* [The records]
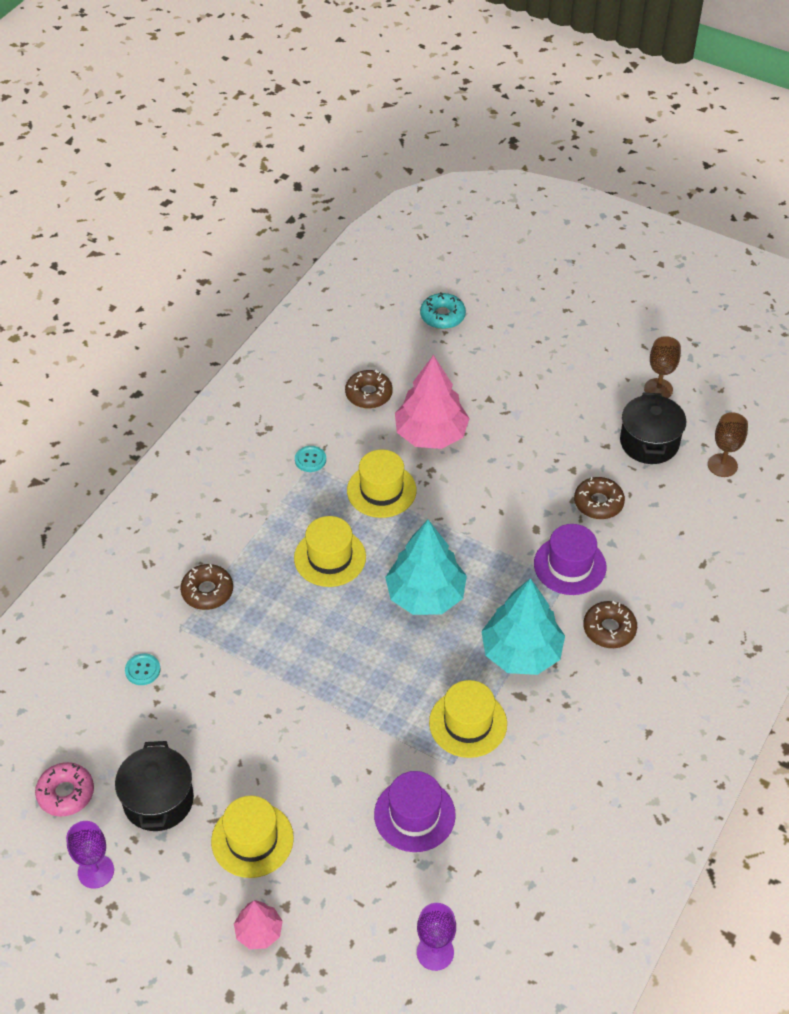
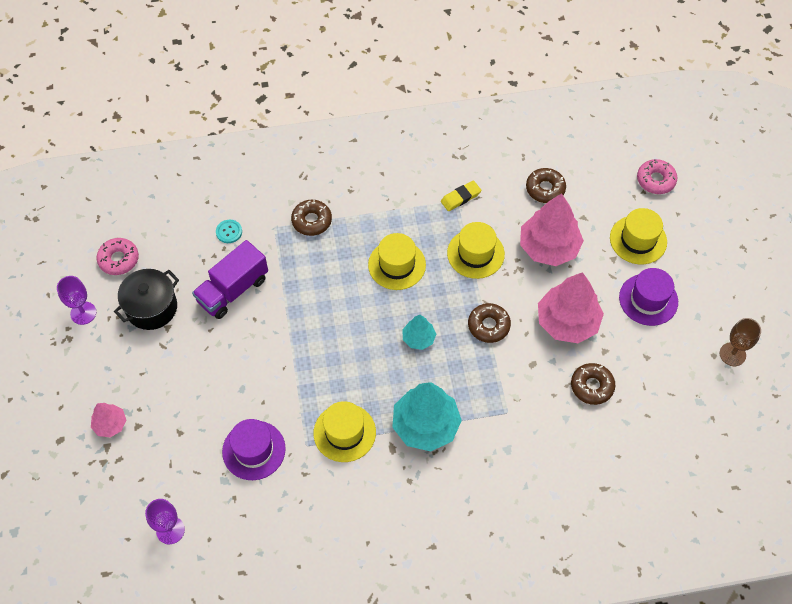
camera: 50 degrees right, 10 degrees up
(214, 712) = (233, 290): none -> purple truck
(252, 839) = (165, 375): yellow hat -> yellow hat (638, 240)
(310, 460) = (460, 197): turquoise button -> yellow eraser
(426, 595) = (418, 338): turquoise tree -> turquoise tree, size x0.52
(442, 316) = (655, 180): turquoise donut -> pink donut
(519, 474) = (567, 322): none -> pink tree
(570, 565) = (522, 405): purple hat -> purple hat (648, 299)
(609, 629) = (493, 465): brown donut -> brown donut (488, 326)
(649, 442) = (677, 381): black pot -> none
(722, 465) = (705, 442): brown goblet -> none

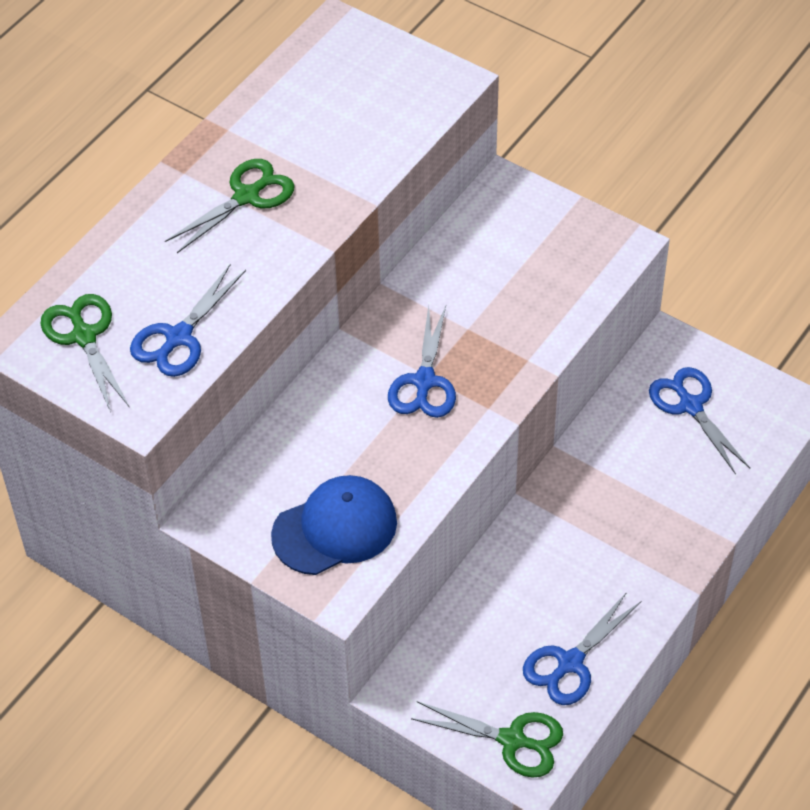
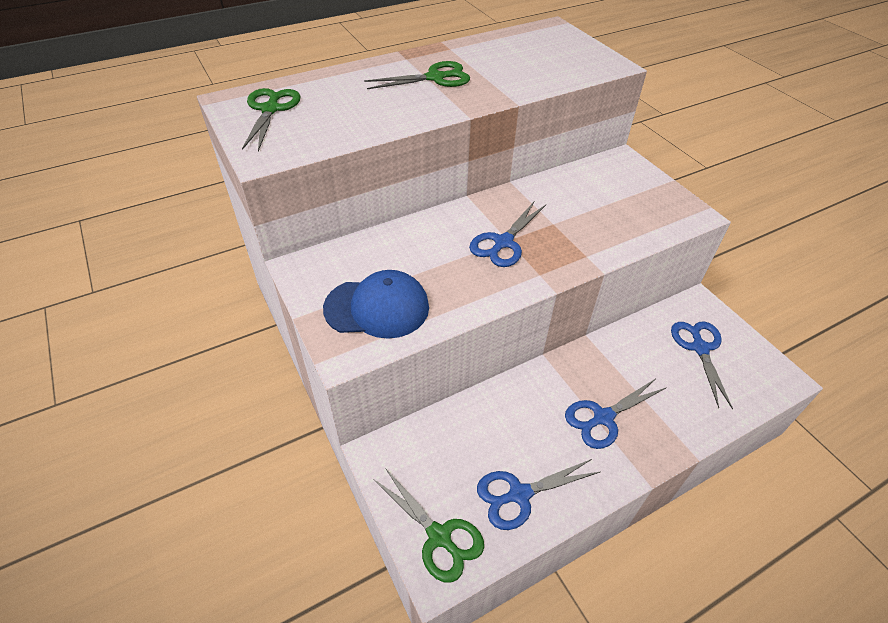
camera: 25 degrees right, 5 degrees down
(178, 337) = (327, 128): blue scissors -> blue scissors (603, 417)

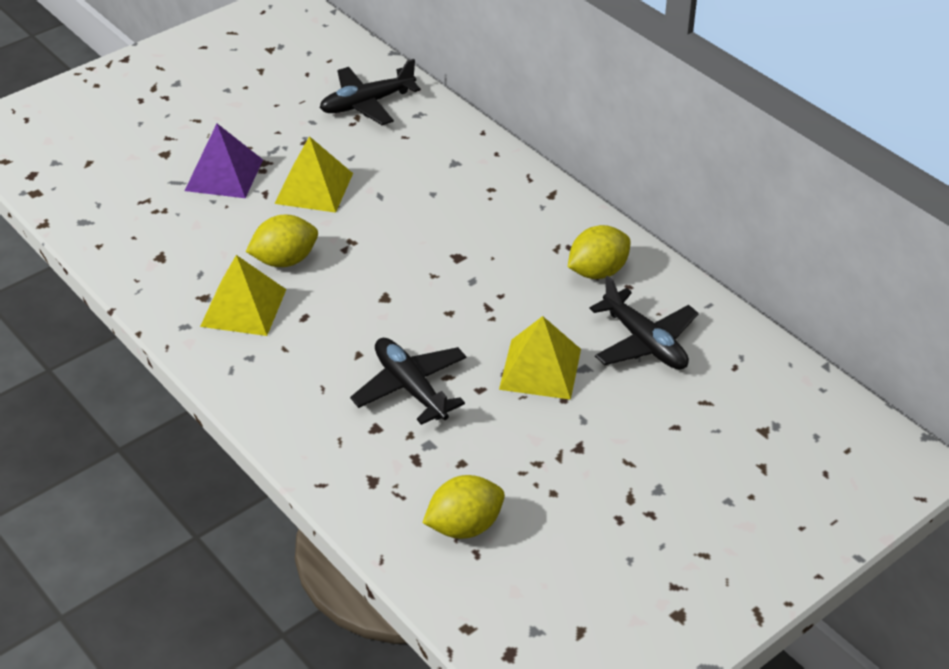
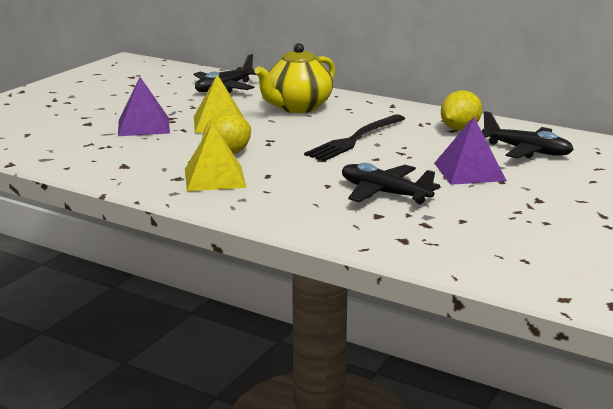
camera: 20 degrees left, 20 degrees down
(429, 172) = (297, 107): none -> yellow teapot
(452, 264) = (355, 139): none -> black fork
(464, 526) = (500, 249): yellow lemon -> none
(540, 369) = (469, 171): yellow pyramid -> purple pyramid

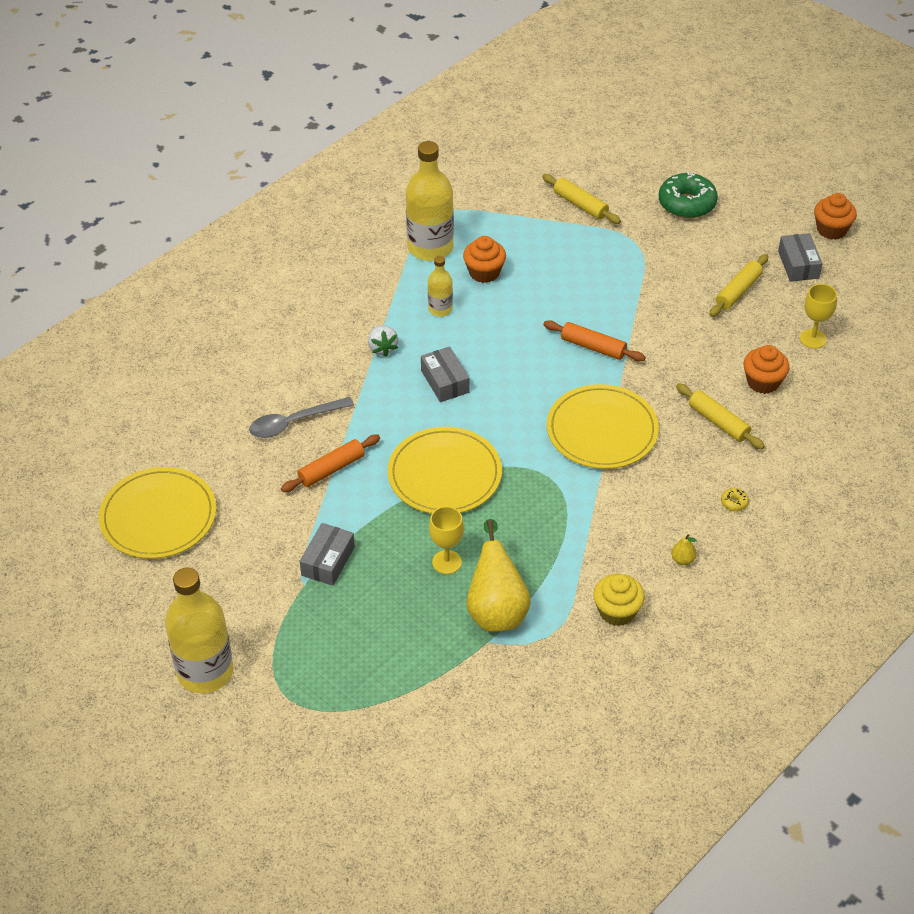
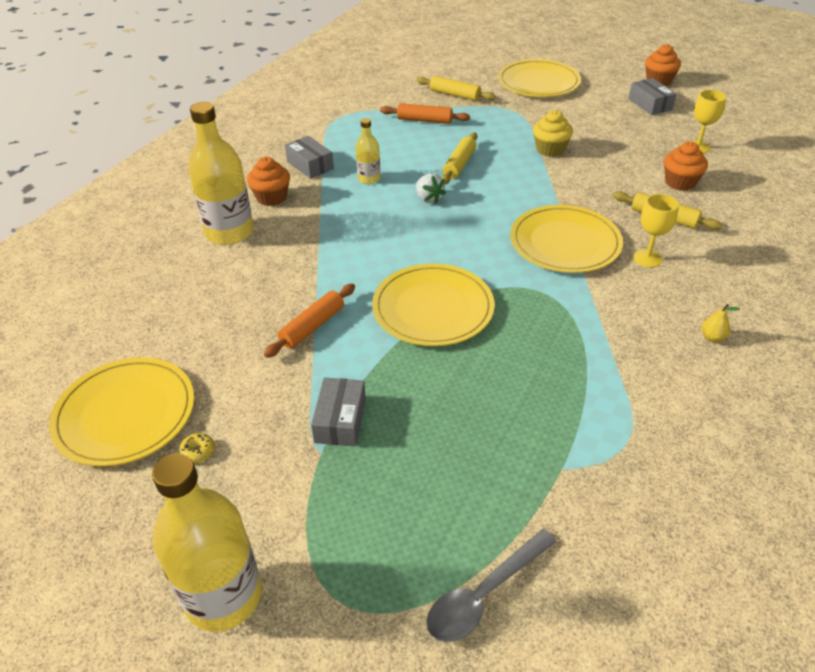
camera: 15 degrees left, 5 degrees down
(294, 422) = (258, 292): grey spoon -> grey spoon (484, 594)
(382, 348) = (327, 216): white strawberry -> white strawberry (429, 198)
(430, 247) = (341, 139): yellow bottle -> yellow bottle (229, 232)
(445, 381) = (397, 231): grey box -> grey box (310, 165)
(447, 562) = (474, 392): yellow goblet -> yellow goblet (647, 258)
(484, 272) = (396, 148): orange cupcake -> orange cupcake (271, 197)
(496, 609) = (552, 430): yellow pear -> none
(593, 347) = (519, 183): orange rolling pin -> orange rolling pin (424, 120)
(617, 611) = (681, 403): yellow cupcake -> yellow cupcake (550, 149)
(687, 203) = (538, 82): green donut -> yellow plate
(734, 503) = (724, 278): yellow donut -> yellow donut (198, 451)
(738, 291) = (615, 127): yellow rolling pin -> yellow rolling pin (459, 164)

* [Task description]
Return the whole listing word for word. Pictures stay out of it.

* [Answer to this problem]
camera: 50 degrees right, 10 degrees up
(214, 712) = (233, 290): none -> purple truck
(252, 839) = (165, 375): yellow hat -> yellow hat (638, 240)
(310, 460) = (460, 197): turquoise button -> yellow eraser
(426, 595) = (418, 338): turquoise tree -> turquoise tree, size x0.52
(442, 316) = (655, 180): turquoise donut -> pink donut
(519, 474) = (567, 322): none -> pink tree
(570, 565) = (522, 405): purple hat -> purple hat (648, 299)
(609, 629) = (493, 465): brown donut -> brown donut (488, 326)
(649, 442) = (677, 381): black pot -> none
(722, 465) = (705, 442): brown goblet -> none

camera: 25 degrees right, 5 degrees down
(178, 337) = (327, 128): blue scissors -> blue scissors (603, 417)

camera: 20 degrees left, 20 degrees down
(429, 172) = (297, 107): none -> yellow teapot
(452, 264) = (355, 139): none -> black fork
(464, 526) = (500, 249): yellow lemon -> none
(540, 369) = (469, 171): yellow pyramid -> purple pyramid

camera: 15 degrees left, 5 degrees down
(294, 422) = (258, 292): grey spoon -> grey spoon (484, 594)
(382, 348) = (327, 216): white strawberry -> white strawberry (429, 198)
(430, 247) = (341, 139): yellow bottle -> yellow bottle (229, 232)
(445, 381) = (397, 231): grey box -> grey box (310, 165)
(447, 562) = (474, 392): yellow goblet -> yellow goblet (647, 258)
(484, 272) = (396, 148): orange cupcake -> orange cupcake (271, 197)
(496, 609) = (552, 430): yellow pear -> none
(593, 347) = (519, 183): orange rolling pin -> orange rolling pin (424, 120)
(617, 611) = (681, 403): yellow cupcake -> yellow cupcake (550, 149)
(687, 203) = (538, 82): green donut -> yellow plate
(734, 503) = (724, 278): yellow donut -> yellow donut (198, 451)
(738, 291) = (615, 127): yellow rolling pin -> yellow rolling pin (459, 164)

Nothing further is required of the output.